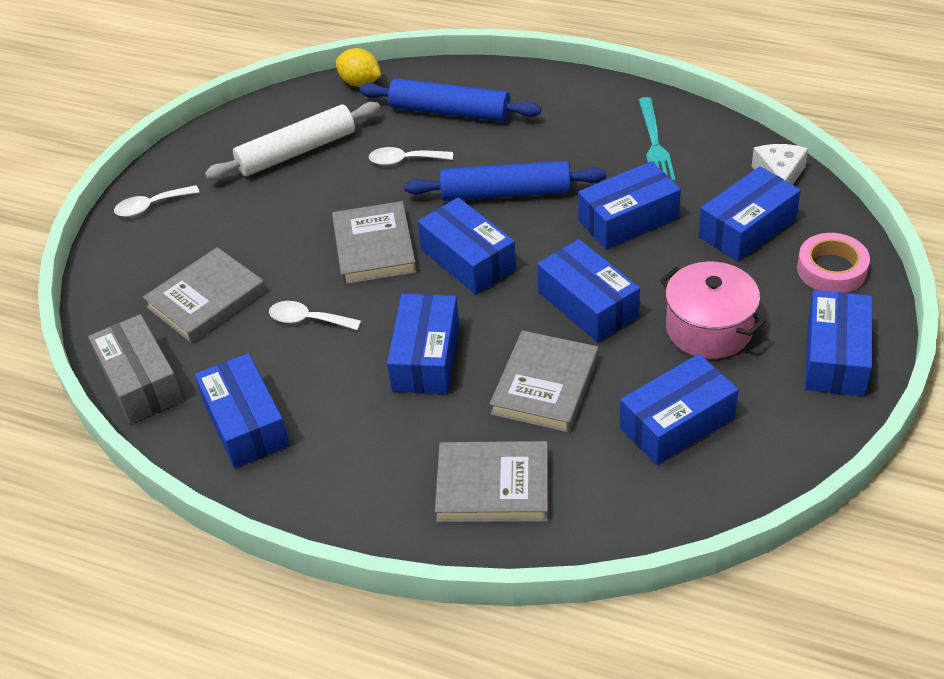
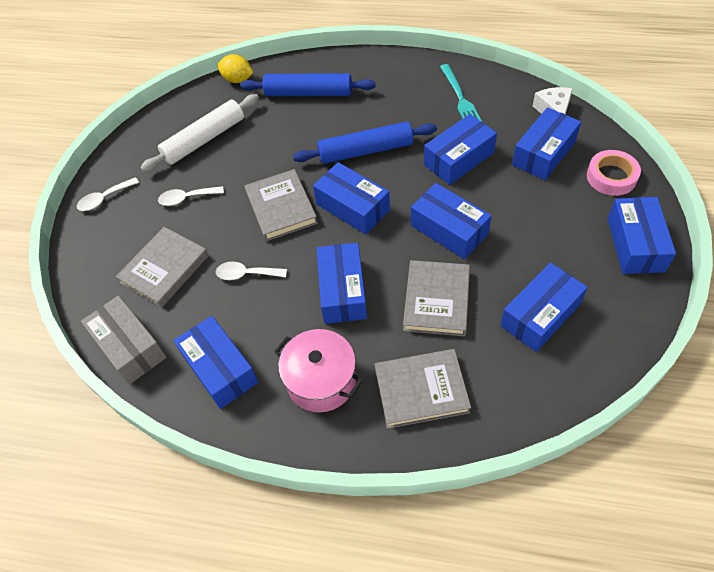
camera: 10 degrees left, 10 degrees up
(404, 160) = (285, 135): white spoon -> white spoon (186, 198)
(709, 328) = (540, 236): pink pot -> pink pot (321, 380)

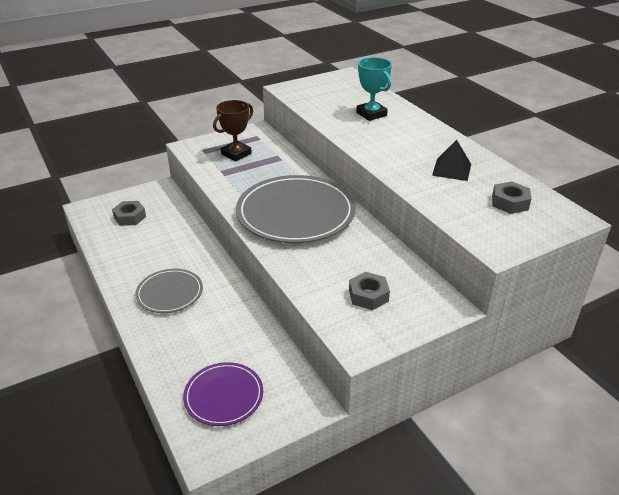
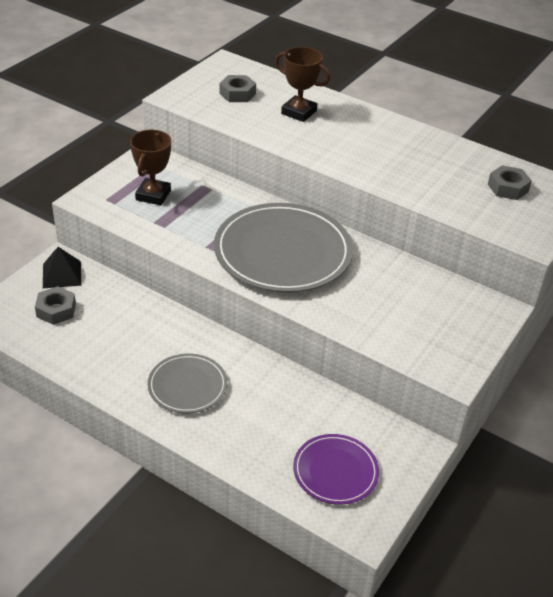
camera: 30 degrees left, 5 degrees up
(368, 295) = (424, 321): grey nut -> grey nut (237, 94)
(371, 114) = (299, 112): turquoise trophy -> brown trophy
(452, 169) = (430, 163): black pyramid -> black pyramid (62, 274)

## Action item
Pictures are not part of the copy. Please reproduce the material word for word.

## Solution to the problem
camera: 10 degrees left, 10 degrees up
(404, 160) = (285, 135): white spoon -> white spoon (186, 198)
(709, 328) = (540, 236): pink pot -> pink pot (321, 380)

camera: 30 degrees left, 5 degrees up
(368, 295) = (424, 321): grey nut -> grey nut (237, 94)
(371, 114) = (299, 112): turquoise trophy -> brown trophy
(452, 169) = (430, 163): black pyramid -> black pyramid (62, 274)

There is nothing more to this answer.